◆ **Exercise**: Go through the material under this sentence. Return every line holding "swapped".
-------------------------
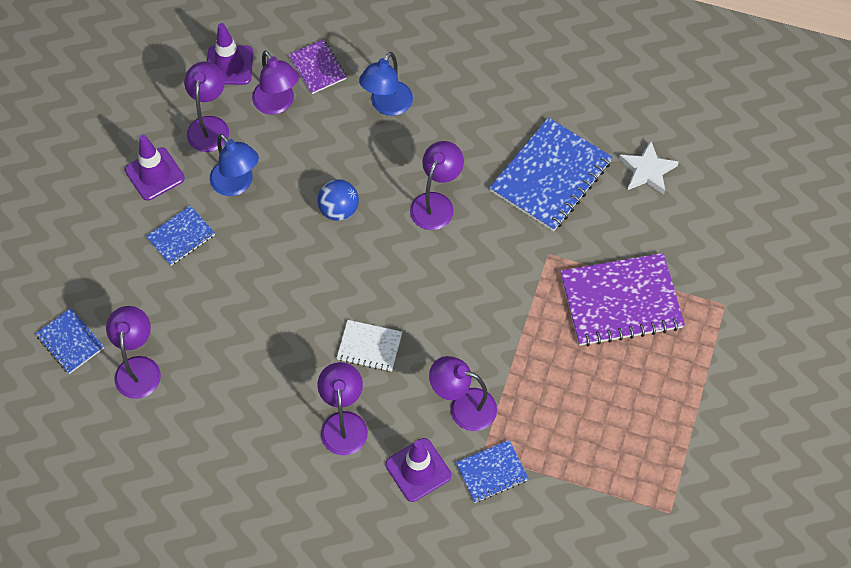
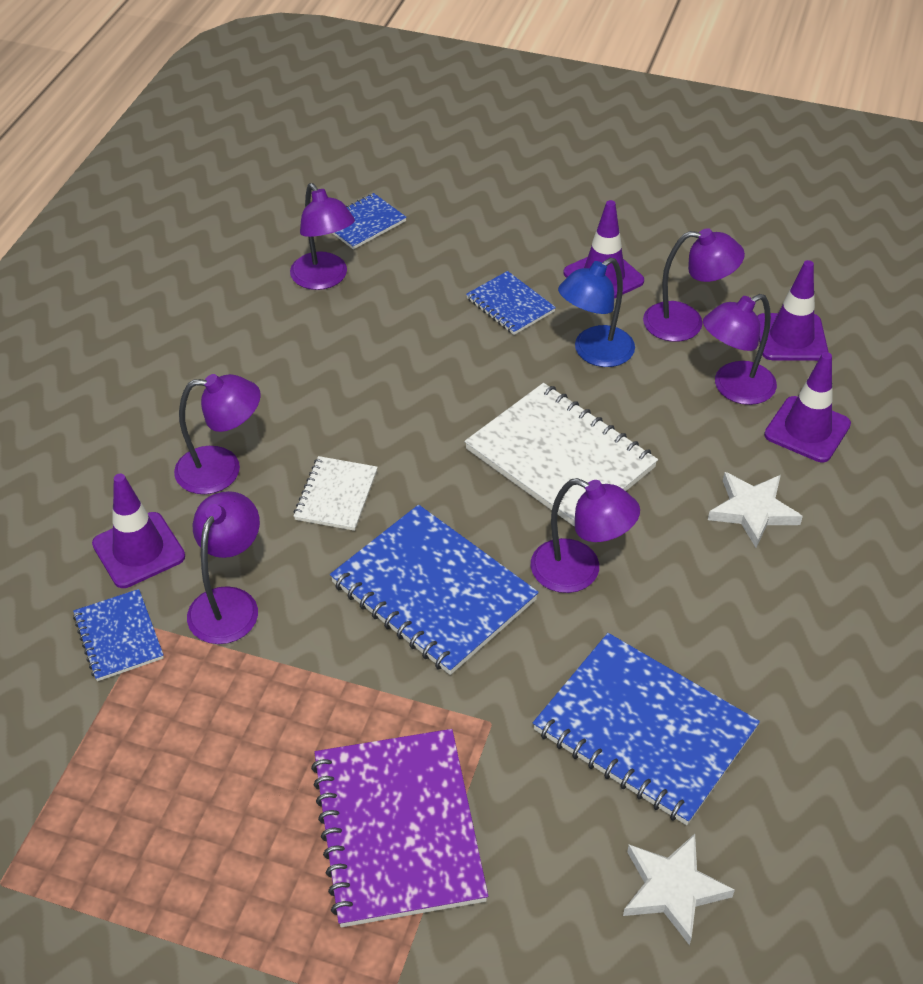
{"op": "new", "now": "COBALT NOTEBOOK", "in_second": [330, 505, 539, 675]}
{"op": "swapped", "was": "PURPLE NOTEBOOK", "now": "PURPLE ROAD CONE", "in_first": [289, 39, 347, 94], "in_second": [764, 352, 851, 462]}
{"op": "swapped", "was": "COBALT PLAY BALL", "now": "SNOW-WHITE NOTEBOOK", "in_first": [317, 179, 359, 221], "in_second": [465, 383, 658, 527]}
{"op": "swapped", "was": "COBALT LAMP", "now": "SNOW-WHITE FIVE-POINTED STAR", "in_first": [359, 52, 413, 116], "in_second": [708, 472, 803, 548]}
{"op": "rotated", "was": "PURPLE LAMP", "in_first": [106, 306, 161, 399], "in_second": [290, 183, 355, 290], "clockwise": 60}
-------------------------
◆ **Answer section**:
{"op": "swapped", "was": "PURPLE NOTEBOOK", "now": "PURPLE ROAD CONE", "in_first": [289, 39, 347, 94], "in_second": [764, 352, 851, 462]}
{"op": "swapped", "was": "COBALT PLAY BALL", "now": "SNOW-WHITE NOTEBOOK", "in_first": [317, 179, 359, 221], "in_second": [465, 383, 658, 527]}
{"op": "swapped", "was": "COBALT LAMP", "now": "SNOW-WHITE FIVE-POINTED STAR", "in_first": [359, 52, 413, 116], "in_second": [708, 472, 803, 548]}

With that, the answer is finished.